*SUPPLIED DATA*.
--- START ---

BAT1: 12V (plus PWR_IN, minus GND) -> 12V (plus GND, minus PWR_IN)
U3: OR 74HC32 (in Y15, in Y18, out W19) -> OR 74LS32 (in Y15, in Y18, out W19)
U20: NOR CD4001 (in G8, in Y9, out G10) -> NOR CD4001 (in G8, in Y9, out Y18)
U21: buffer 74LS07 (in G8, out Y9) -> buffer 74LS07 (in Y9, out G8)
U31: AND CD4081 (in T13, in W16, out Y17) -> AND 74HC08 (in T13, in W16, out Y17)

--- END ---
--- START ---

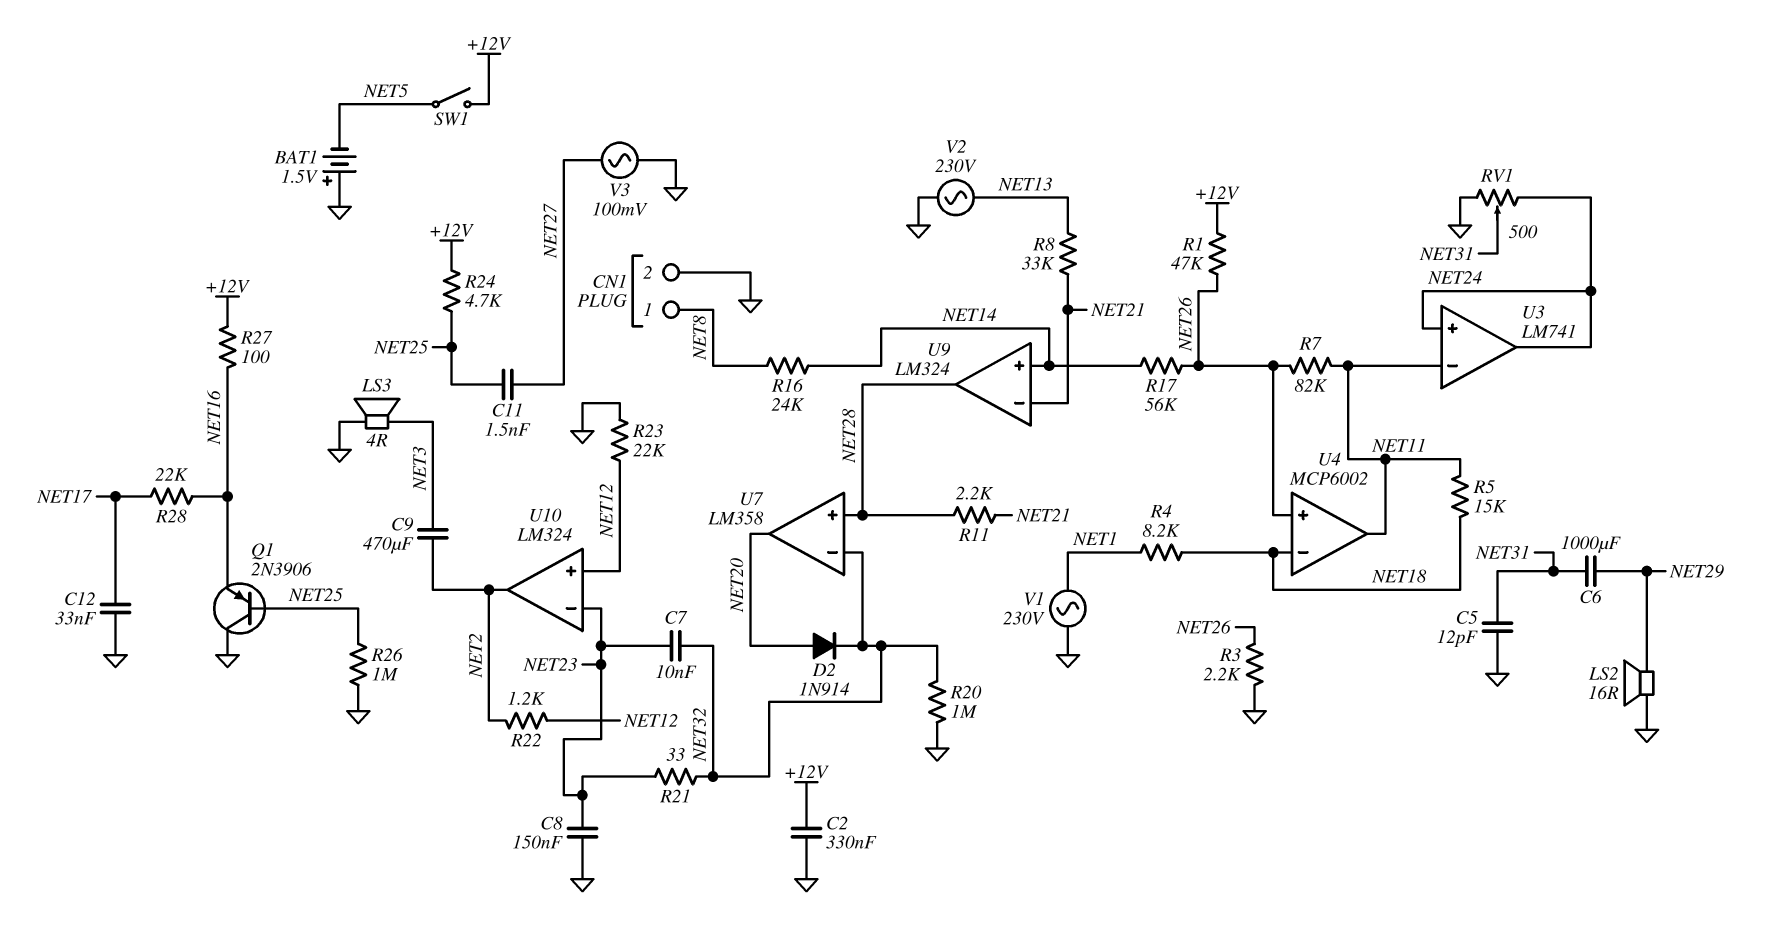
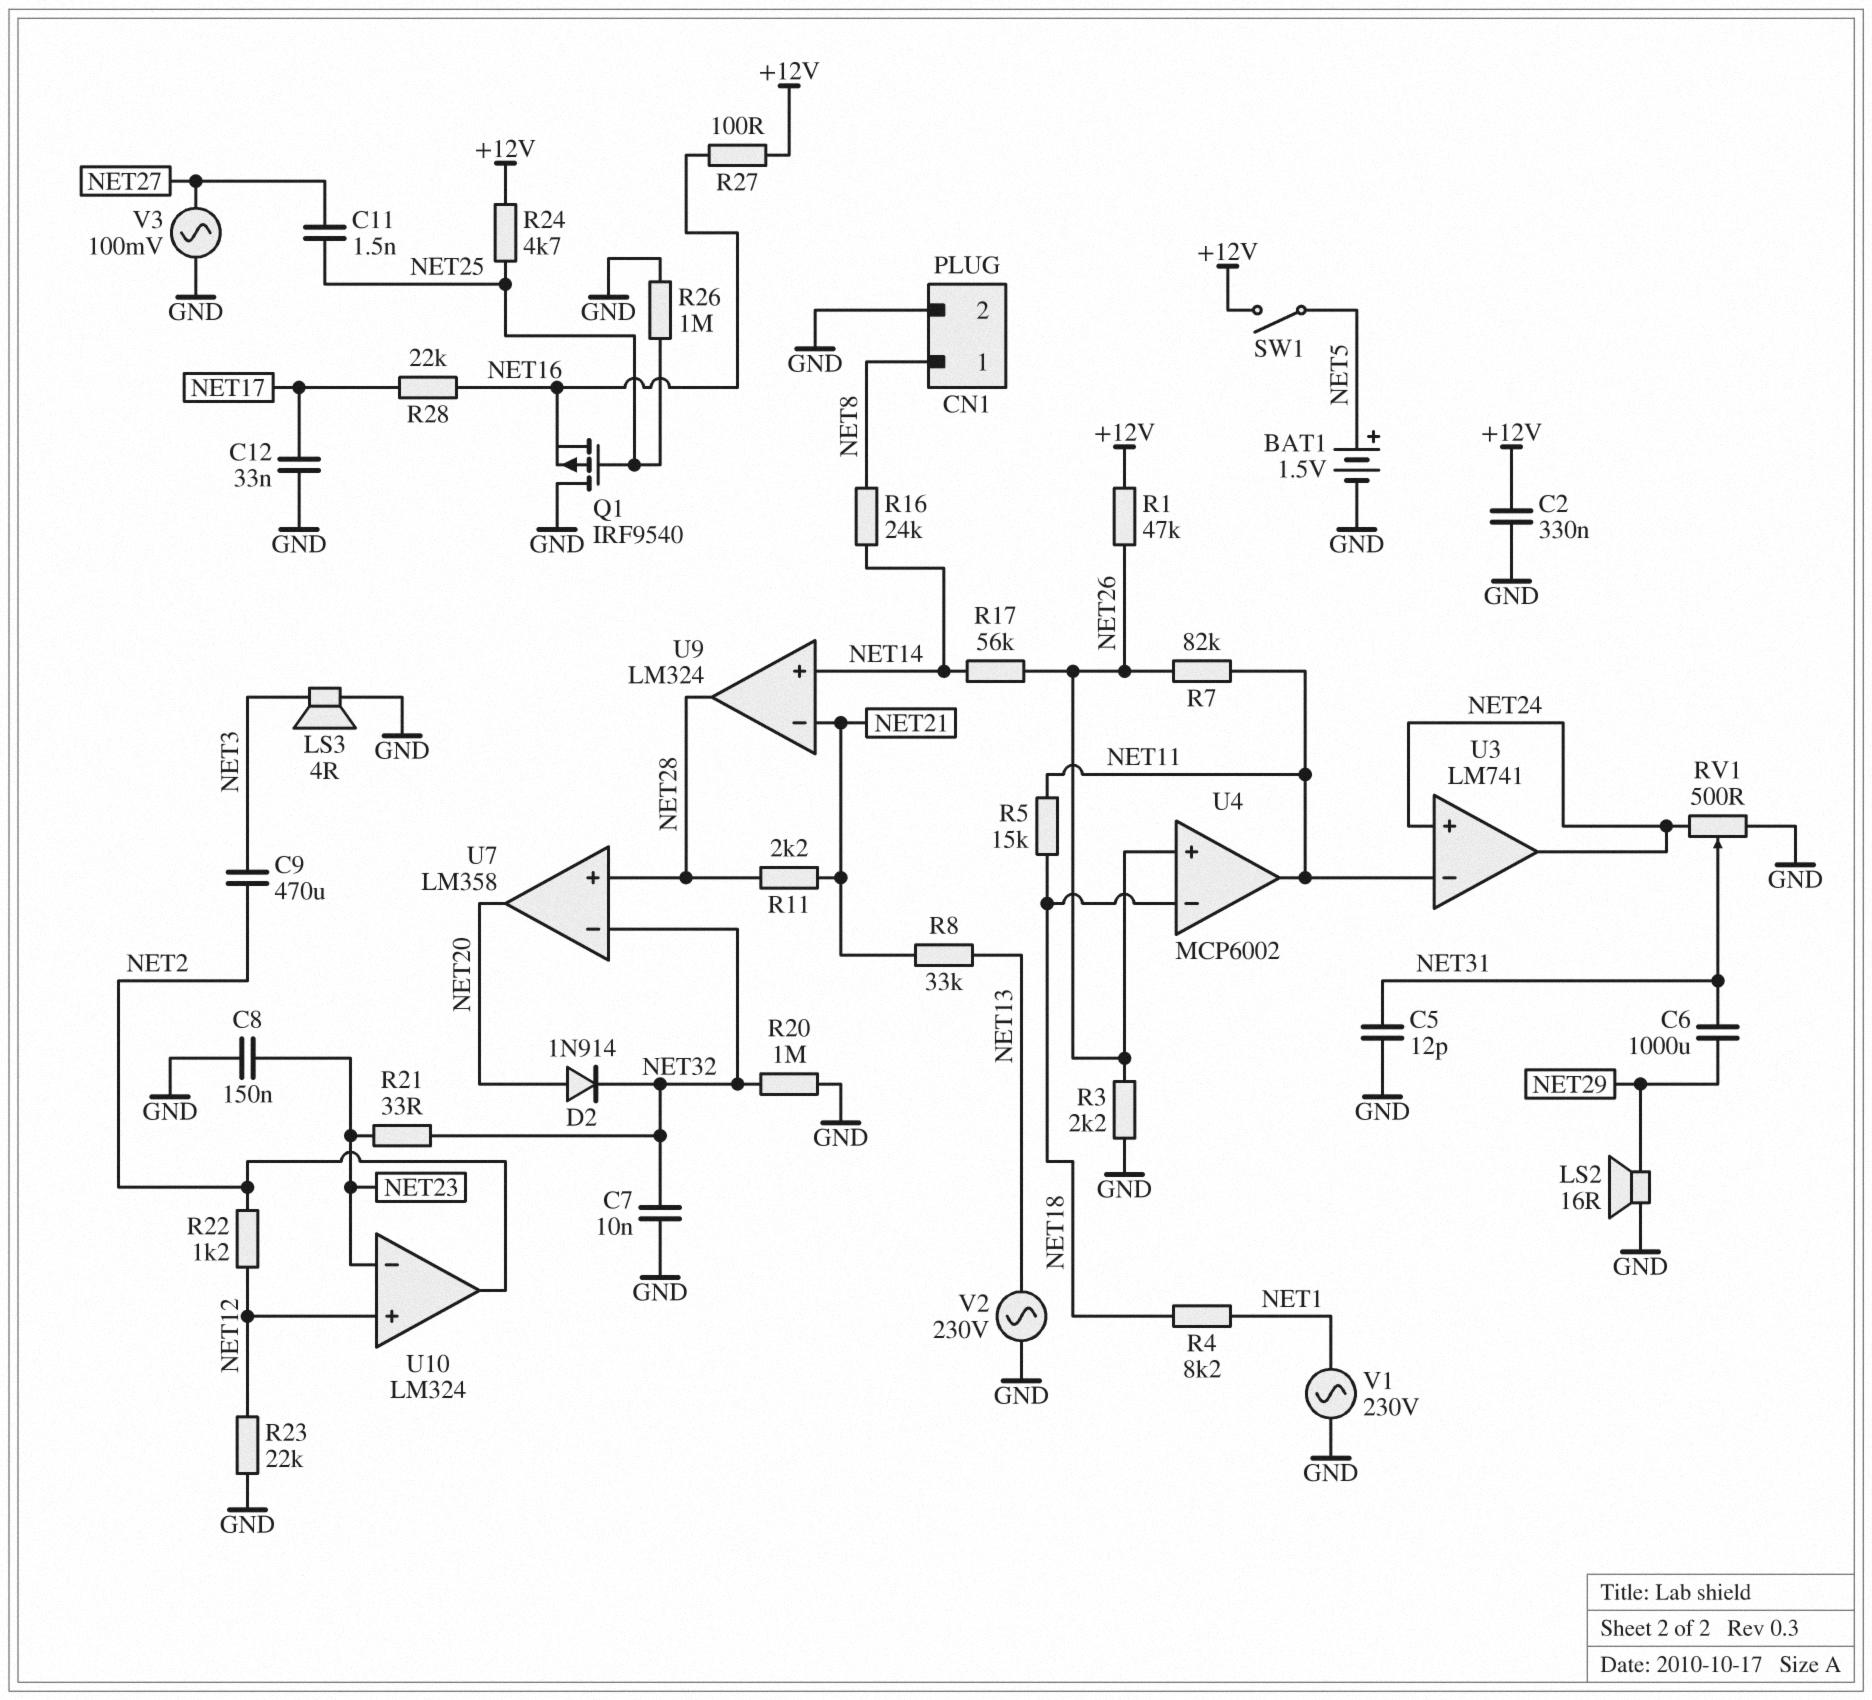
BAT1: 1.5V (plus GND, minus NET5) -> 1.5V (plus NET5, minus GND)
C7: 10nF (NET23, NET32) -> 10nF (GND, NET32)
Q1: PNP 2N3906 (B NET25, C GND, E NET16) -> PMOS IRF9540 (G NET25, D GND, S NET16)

--- END ---
--- START ---

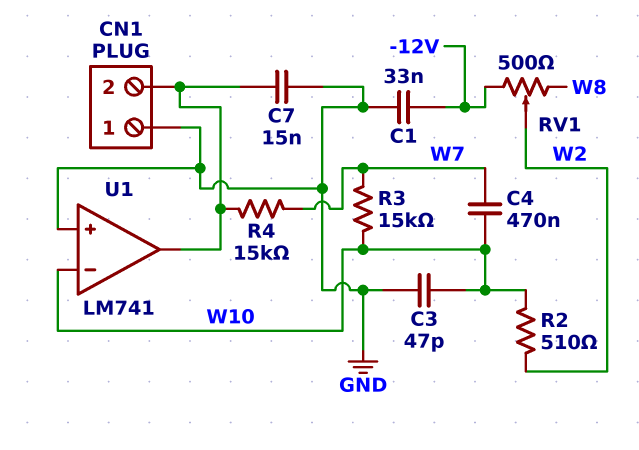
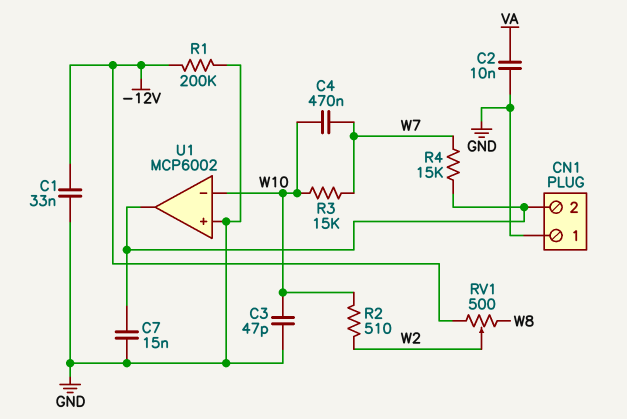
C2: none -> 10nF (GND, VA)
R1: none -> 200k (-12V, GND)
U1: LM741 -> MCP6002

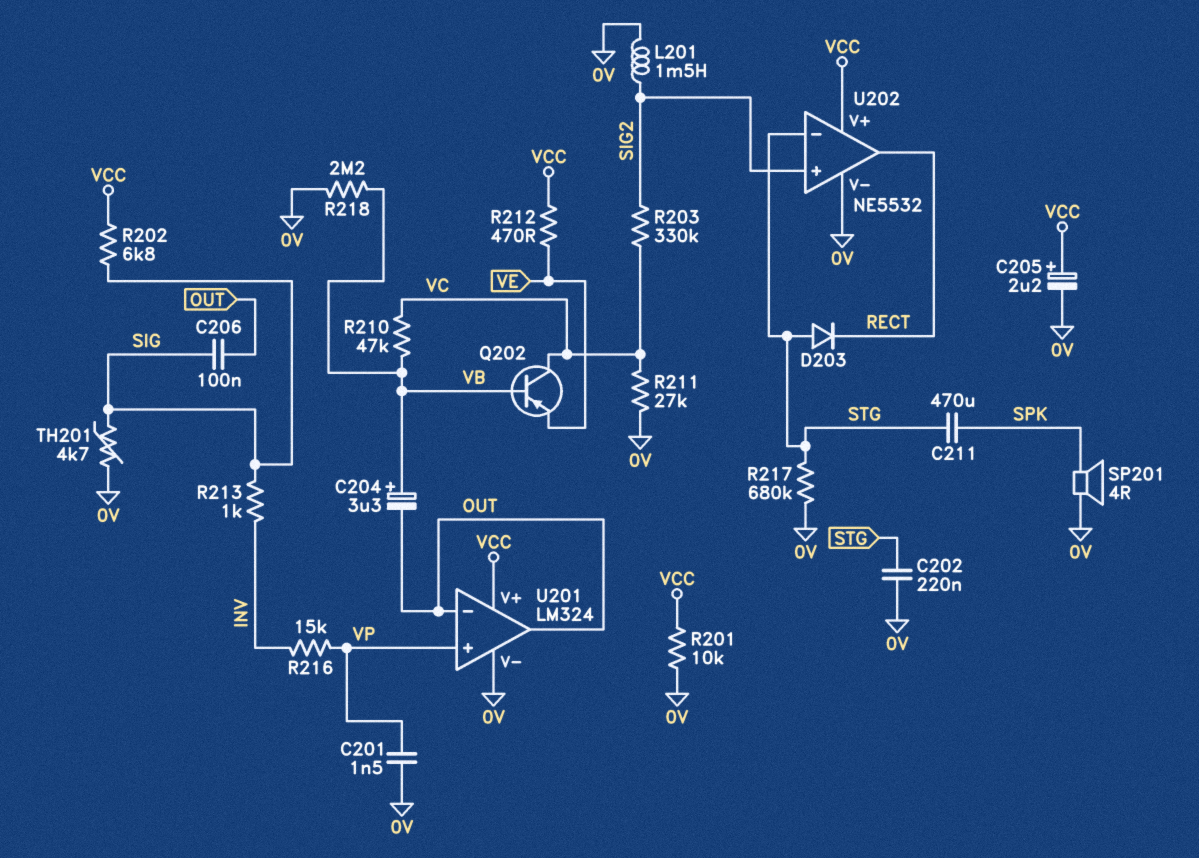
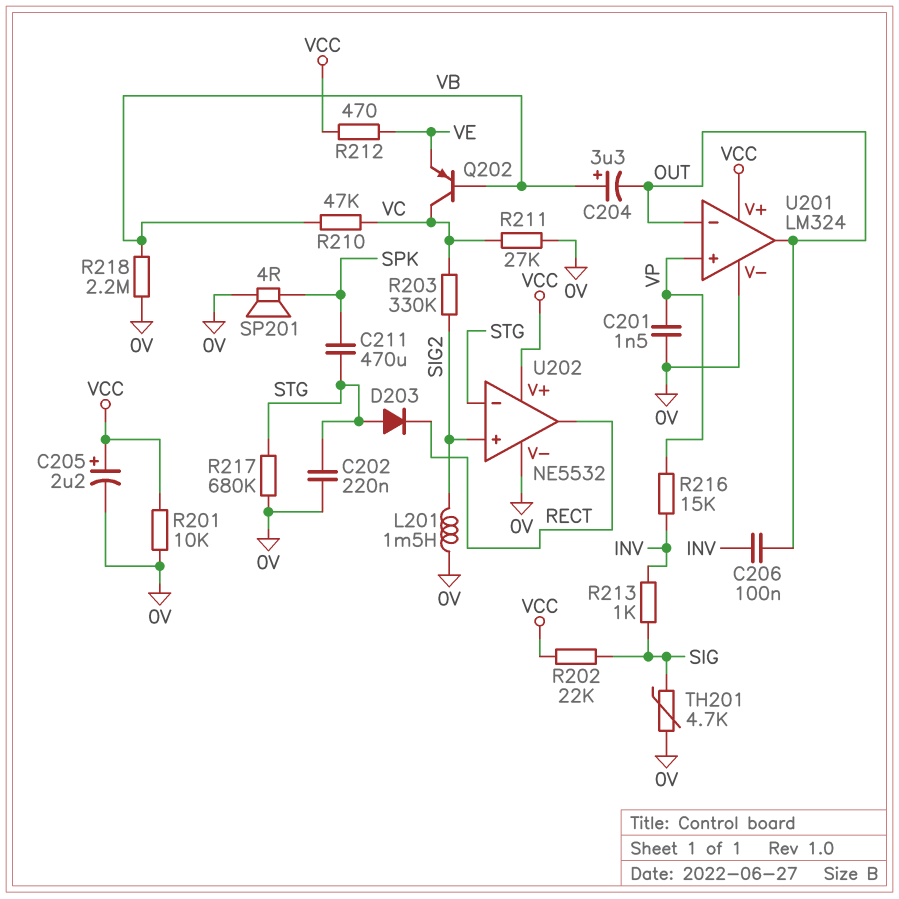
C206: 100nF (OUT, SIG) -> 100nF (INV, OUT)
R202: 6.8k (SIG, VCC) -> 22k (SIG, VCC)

--- END ---

*WHAT IS EXPECTED*.
Wherever the word "minus" appears in the records above, copy that line.

*SOLVED PROBLEM*.
BAT1: 12V (plus PWR_IN, minus GND) -> 12V (plus GND, minus PWR_IN)
BAT1: 1.5V (plus GND, minus NET5) -> 1.5V (plus NET5, minus GND)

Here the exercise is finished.